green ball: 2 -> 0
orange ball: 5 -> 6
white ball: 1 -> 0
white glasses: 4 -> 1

* * *

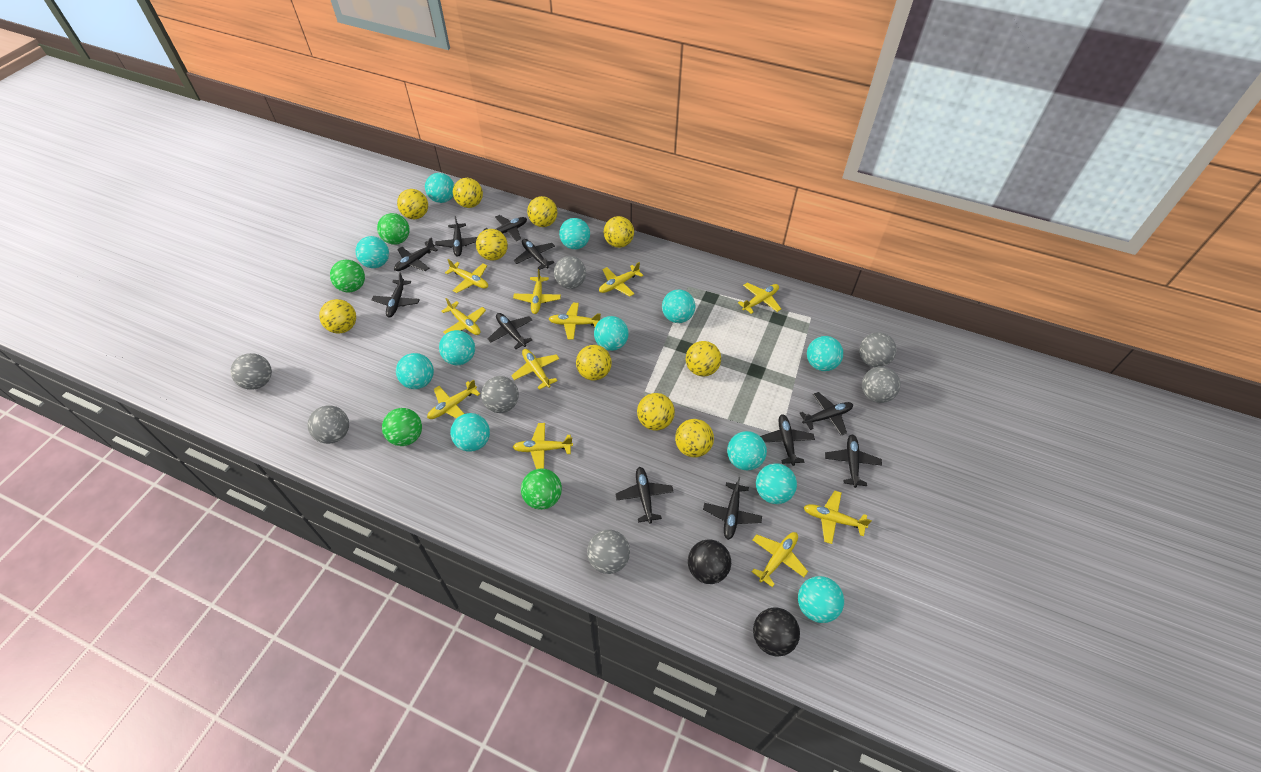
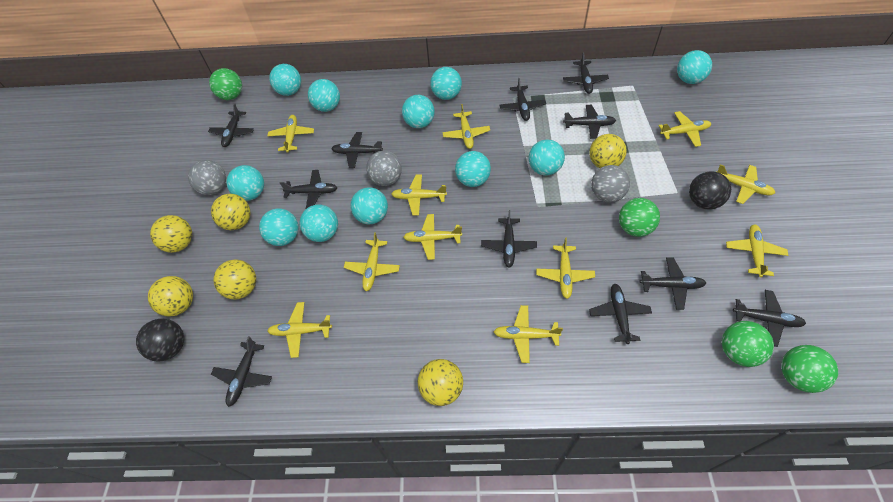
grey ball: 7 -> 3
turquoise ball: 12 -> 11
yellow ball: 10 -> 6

==

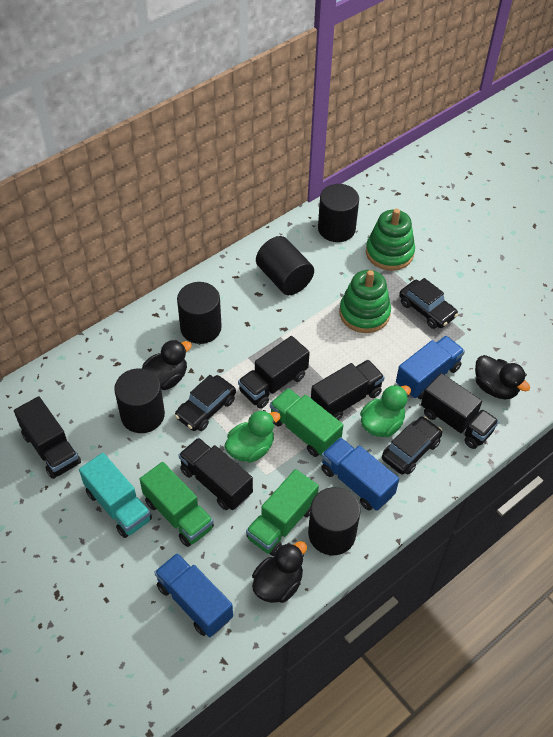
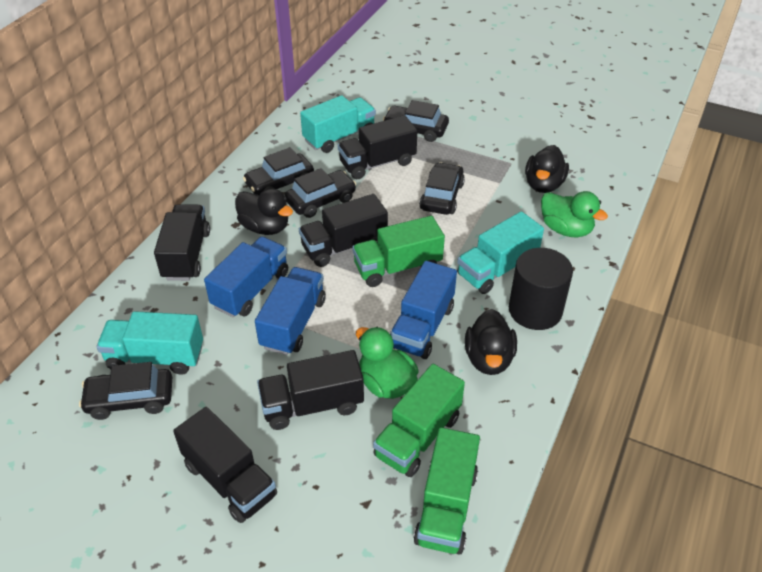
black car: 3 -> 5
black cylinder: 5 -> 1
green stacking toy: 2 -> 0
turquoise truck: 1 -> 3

— Problem description —
Reproduce the lines above, beginning at the line with "black car: 3 -> 5" and stopping after the line with "turquoise truck: 1 -> 3", exactly as they are.

— Your response —
black car: 3 -> 5
black cylinder: 5 -> 1
green stacking toy: 2 -> 0
turquoise truck: 1 -> 3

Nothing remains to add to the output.